§ Work to be completed:
Among the entries below, how many lines contain the string "screwdriver"? Only the number, please.

___ Given records

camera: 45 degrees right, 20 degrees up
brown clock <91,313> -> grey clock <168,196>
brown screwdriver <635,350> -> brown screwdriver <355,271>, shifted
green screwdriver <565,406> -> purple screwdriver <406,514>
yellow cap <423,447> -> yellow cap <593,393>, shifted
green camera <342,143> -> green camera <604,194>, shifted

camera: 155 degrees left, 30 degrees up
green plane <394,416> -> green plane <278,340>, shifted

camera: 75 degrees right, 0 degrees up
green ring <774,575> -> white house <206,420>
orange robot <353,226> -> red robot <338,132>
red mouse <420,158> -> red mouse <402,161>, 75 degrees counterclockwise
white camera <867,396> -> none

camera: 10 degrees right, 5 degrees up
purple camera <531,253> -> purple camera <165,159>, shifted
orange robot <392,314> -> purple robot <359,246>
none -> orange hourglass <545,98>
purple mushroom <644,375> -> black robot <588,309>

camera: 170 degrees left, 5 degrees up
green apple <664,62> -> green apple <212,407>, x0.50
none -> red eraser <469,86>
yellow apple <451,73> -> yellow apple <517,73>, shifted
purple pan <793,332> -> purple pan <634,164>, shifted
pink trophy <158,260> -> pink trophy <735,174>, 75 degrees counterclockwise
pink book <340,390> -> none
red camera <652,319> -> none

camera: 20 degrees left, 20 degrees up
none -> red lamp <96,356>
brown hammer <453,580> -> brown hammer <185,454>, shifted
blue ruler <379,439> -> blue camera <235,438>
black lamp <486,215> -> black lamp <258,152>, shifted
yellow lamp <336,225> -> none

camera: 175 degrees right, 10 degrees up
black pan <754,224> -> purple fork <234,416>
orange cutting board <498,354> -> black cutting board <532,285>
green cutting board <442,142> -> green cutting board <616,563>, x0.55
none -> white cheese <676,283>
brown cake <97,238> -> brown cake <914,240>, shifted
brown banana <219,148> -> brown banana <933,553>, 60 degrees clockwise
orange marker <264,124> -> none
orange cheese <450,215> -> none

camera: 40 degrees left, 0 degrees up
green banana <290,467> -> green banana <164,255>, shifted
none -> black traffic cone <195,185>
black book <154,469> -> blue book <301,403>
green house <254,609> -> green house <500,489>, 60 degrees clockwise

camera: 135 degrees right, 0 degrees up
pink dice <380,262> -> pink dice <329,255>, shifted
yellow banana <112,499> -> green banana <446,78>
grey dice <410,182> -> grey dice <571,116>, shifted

______

§ Answer to the exercise:
2